- **Your instructions**:
Go through the data below. List every line that holds the word "SENSE".

- **Information given**:
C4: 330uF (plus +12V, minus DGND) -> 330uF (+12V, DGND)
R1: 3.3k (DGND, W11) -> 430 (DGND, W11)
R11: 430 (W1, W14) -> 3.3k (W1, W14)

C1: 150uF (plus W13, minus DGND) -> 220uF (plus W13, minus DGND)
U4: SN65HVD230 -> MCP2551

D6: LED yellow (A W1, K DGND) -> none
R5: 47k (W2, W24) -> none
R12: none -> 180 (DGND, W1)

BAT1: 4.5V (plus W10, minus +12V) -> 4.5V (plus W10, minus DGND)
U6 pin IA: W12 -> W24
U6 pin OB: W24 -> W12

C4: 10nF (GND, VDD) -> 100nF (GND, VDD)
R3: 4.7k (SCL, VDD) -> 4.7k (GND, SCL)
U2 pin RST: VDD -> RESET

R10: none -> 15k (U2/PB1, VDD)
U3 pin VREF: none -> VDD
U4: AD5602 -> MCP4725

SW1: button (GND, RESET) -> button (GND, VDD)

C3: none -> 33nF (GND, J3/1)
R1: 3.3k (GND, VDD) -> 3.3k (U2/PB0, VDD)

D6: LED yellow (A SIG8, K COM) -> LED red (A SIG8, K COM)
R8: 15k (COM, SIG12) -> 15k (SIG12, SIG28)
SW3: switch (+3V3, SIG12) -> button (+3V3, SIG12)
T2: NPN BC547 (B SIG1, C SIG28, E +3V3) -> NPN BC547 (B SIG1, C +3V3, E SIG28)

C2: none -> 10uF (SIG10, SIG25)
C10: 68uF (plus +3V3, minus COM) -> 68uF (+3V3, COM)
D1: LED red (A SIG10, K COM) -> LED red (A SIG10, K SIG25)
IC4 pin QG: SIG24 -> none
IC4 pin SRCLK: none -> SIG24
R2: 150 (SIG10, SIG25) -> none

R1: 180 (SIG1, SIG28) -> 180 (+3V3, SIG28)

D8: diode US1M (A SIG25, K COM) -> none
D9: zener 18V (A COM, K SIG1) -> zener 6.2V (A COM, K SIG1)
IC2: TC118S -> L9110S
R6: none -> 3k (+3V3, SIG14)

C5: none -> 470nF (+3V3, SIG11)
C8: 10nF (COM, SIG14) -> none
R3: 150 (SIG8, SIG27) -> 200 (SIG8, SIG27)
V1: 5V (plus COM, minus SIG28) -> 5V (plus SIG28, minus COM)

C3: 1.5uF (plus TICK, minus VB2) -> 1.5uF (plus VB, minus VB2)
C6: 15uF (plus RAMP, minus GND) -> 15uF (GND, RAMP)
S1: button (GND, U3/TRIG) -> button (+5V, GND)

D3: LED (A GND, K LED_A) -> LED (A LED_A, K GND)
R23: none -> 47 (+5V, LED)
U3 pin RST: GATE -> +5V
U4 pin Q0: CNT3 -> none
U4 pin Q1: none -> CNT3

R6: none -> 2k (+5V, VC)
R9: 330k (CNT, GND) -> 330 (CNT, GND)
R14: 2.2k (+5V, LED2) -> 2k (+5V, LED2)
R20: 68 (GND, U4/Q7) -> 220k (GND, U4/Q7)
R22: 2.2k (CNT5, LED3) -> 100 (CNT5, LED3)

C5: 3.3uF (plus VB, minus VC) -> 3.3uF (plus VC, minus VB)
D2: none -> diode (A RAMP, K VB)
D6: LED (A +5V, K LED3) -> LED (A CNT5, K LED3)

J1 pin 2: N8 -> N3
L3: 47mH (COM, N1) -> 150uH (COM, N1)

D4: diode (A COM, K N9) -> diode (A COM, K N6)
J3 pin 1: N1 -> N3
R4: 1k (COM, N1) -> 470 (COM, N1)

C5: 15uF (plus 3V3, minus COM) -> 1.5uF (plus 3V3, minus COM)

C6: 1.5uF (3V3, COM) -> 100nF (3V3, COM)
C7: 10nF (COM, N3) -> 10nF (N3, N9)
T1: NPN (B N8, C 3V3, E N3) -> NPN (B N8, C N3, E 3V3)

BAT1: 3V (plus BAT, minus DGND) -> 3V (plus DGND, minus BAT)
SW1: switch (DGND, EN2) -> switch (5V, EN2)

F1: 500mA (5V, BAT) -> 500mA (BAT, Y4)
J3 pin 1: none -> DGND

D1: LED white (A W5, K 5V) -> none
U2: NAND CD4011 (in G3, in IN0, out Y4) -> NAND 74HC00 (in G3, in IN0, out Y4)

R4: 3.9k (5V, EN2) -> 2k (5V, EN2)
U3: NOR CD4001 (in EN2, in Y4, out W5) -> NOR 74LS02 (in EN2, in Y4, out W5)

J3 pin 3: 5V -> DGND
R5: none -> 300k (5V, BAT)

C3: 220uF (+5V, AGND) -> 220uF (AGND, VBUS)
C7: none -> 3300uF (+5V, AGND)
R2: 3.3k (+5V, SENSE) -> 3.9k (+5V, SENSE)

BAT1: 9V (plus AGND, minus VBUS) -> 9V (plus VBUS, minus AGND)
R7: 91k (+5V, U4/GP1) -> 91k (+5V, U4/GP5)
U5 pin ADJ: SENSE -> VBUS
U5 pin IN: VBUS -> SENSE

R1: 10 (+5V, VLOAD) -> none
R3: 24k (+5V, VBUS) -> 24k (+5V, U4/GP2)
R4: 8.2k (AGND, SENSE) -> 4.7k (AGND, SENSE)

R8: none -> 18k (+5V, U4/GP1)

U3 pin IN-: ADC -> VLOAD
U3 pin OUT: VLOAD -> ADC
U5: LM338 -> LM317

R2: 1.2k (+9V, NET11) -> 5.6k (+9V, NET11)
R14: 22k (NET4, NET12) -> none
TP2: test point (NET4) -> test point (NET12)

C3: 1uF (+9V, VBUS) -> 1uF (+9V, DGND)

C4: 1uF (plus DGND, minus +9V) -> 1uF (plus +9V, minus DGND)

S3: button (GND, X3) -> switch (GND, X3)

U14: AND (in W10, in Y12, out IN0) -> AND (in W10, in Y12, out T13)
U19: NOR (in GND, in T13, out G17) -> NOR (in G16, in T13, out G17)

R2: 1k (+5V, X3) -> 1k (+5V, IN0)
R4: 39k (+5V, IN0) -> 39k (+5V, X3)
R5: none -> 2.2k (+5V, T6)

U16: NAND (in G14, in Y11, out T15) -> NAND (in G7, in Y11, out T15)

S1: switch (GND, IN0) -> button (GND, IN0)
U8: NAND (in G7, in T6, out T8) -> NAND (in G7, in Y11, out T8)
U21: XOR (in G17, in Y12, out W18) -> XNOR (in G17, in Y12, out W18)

- **Task solution**:
R2: 3.3k (+5V, SENSE) -> 3.9k (+5V, SENSE)
U5 pin ADJ: SENSE -> VBUS
U5 pin IN: VBUS -> SENSE
R4: 8.2k (AGND, SENSE) -> 4.7k (AGND, SENSE)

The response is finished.